> _TASK TO COMPLETE_
I need the lines from the one holding "GPS pin GND: GND -> none" to the last line of the data below repeated exactly, both included, without pictures.
---+---
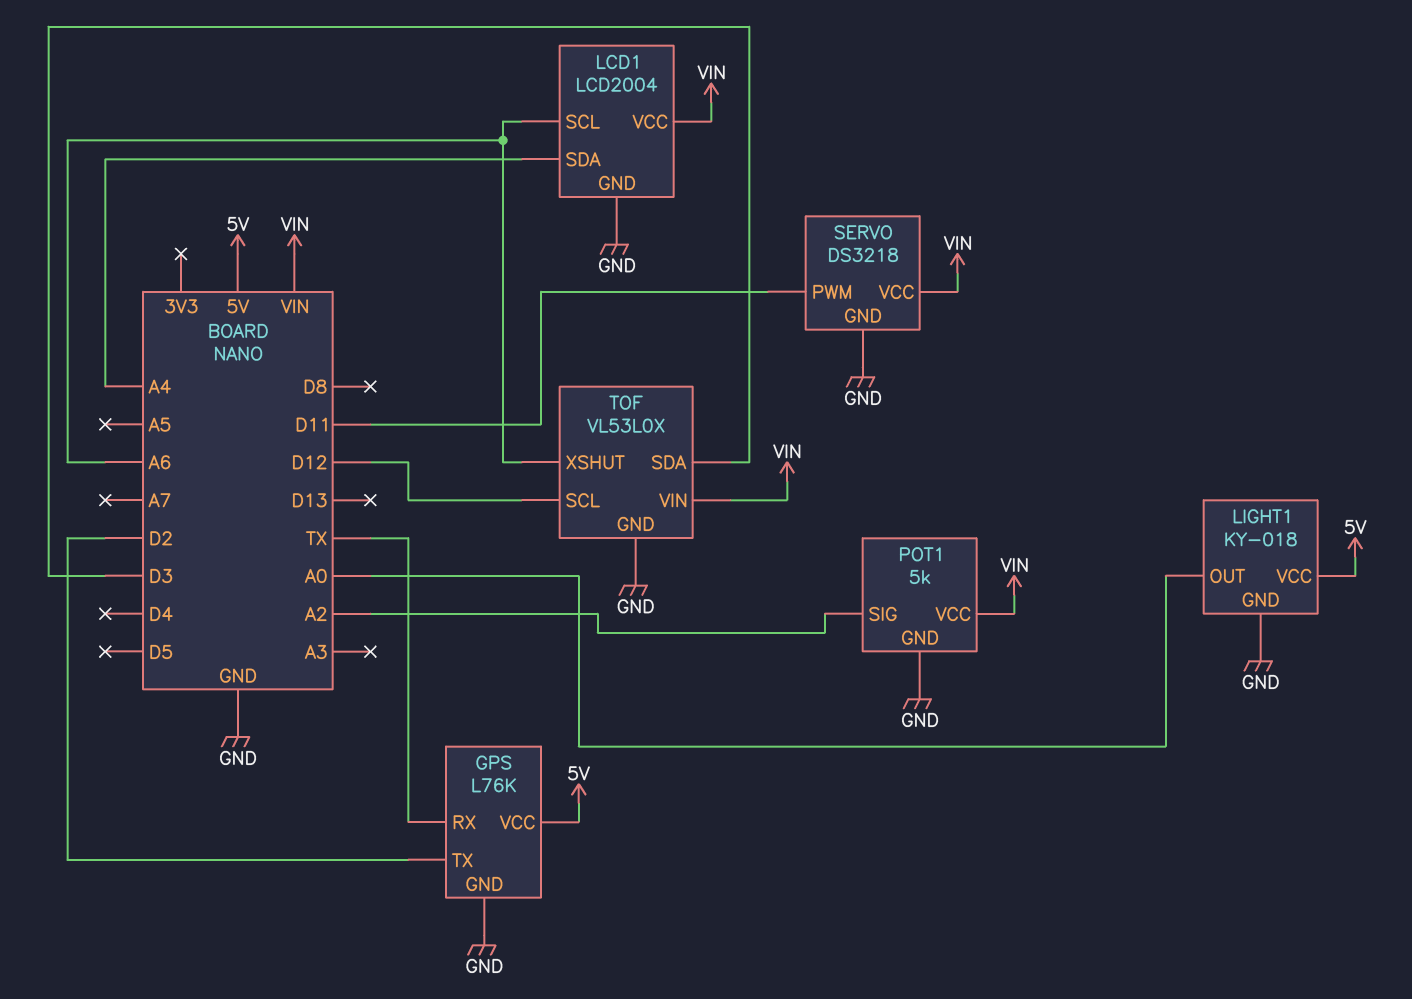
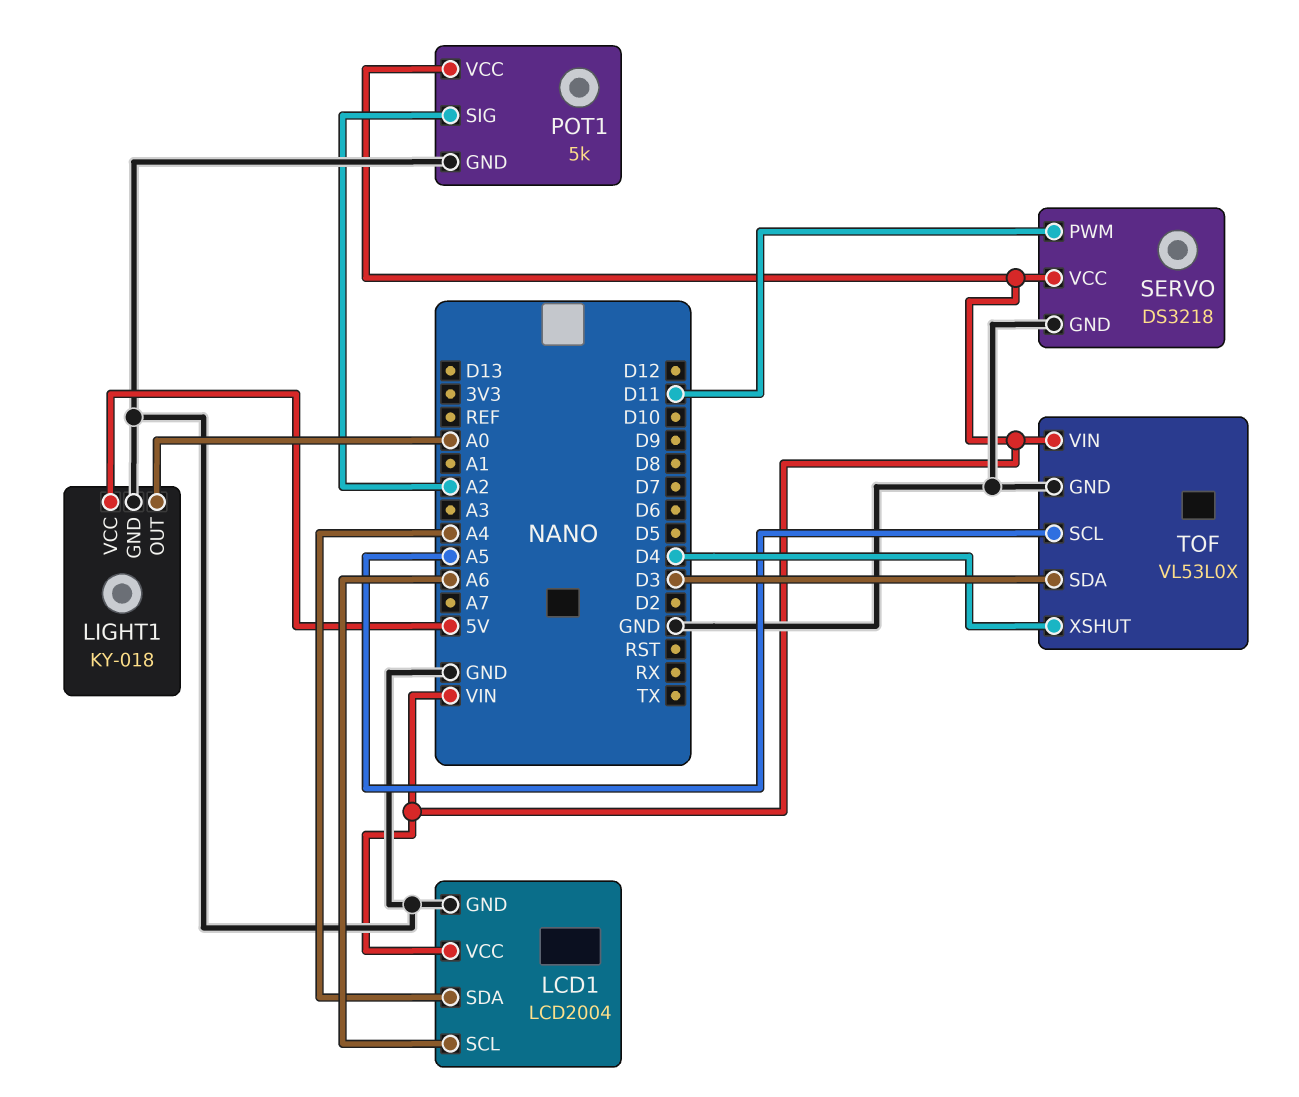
GPS: L76K -> none
GPS pin GND: GND -> none
GPS pin RX: TX -> none
GPS pin TX: D2 -> none
GPS pin VCC: 5V -> none
TOF pin SCL: D12 -> A5
TOF pin XSHUT: A6 -> D4

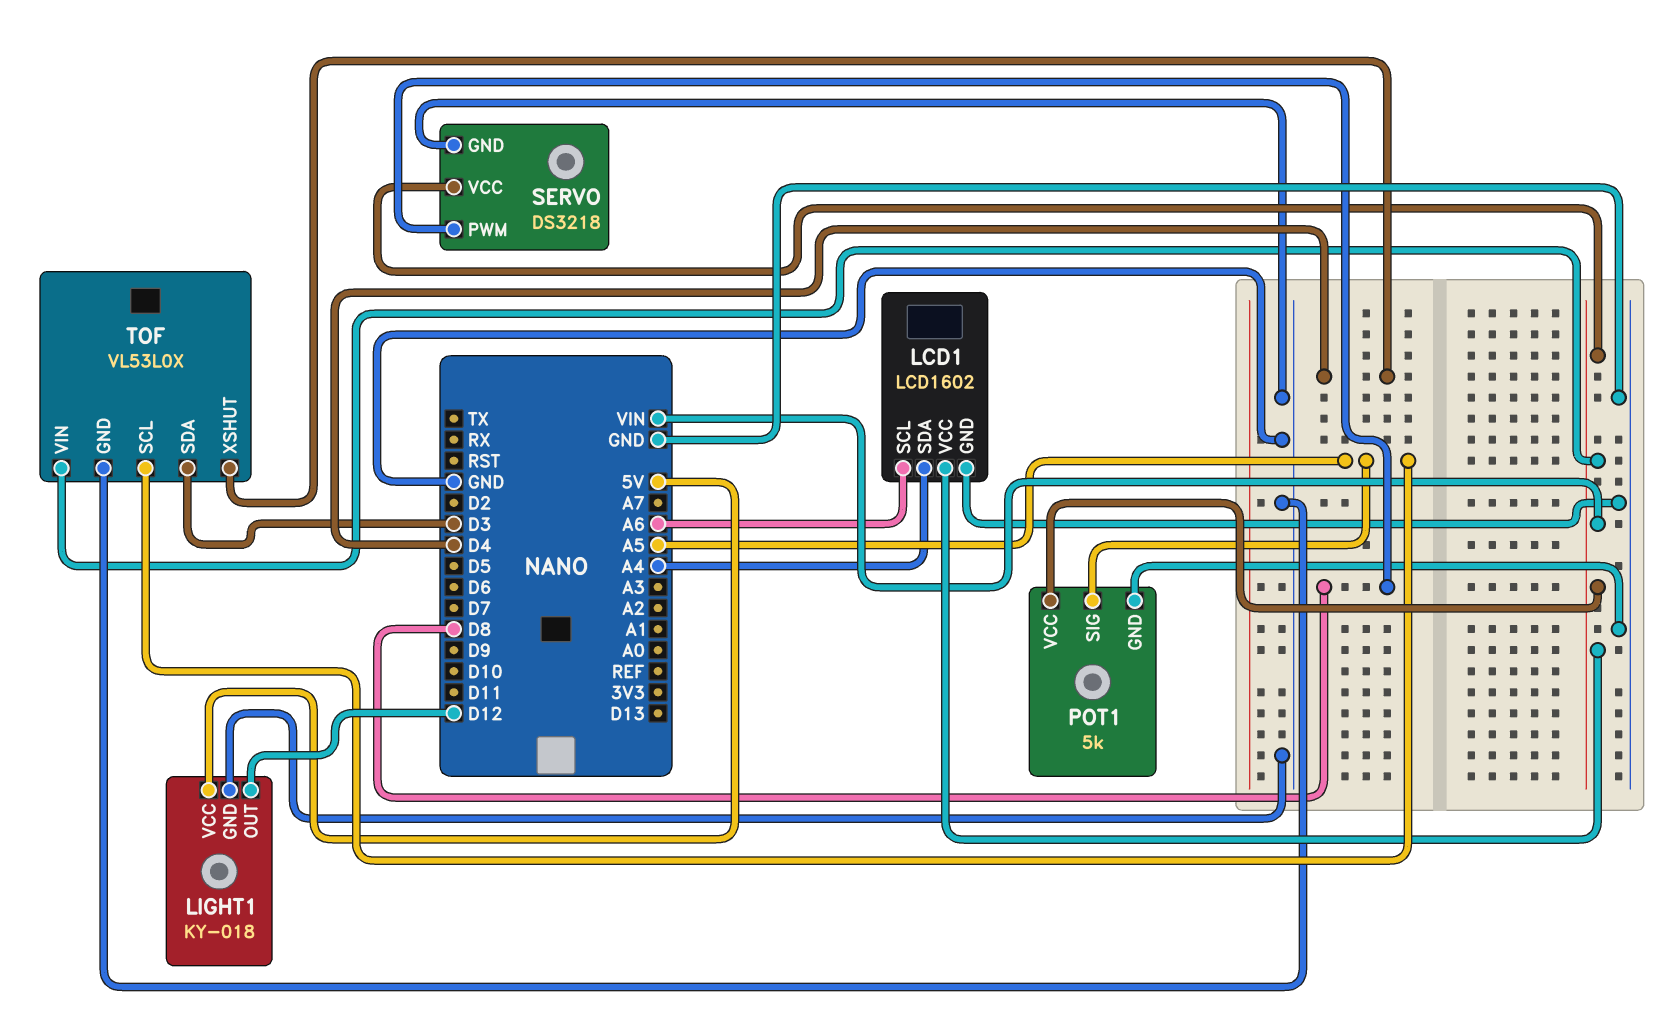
LCD1: LCD2004 -> LCD1602
LIGHT1 pin OUT: A0 -> D12
POT1 pin SIG: A2 -> A5
SERVO pin PWM: D11 -> D8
---+---
> _RESULT FOR THIS TASK_
GPS pin GND: GND -> none
GPS pin RX: TX -> none
GPS pin TX: D2 -> none
GPS pin VCC: 5V -> none
TOF pin SCL: D12 -> A5
TOF pin XSHUT: A6 -> D4

LCD1: LCD2004 -> LCD1602
LIGHT1 pin OUT: A0 -> D12
POT1 pin SIG: A2 -> A5
SERVO pin PWM: D11 -> D8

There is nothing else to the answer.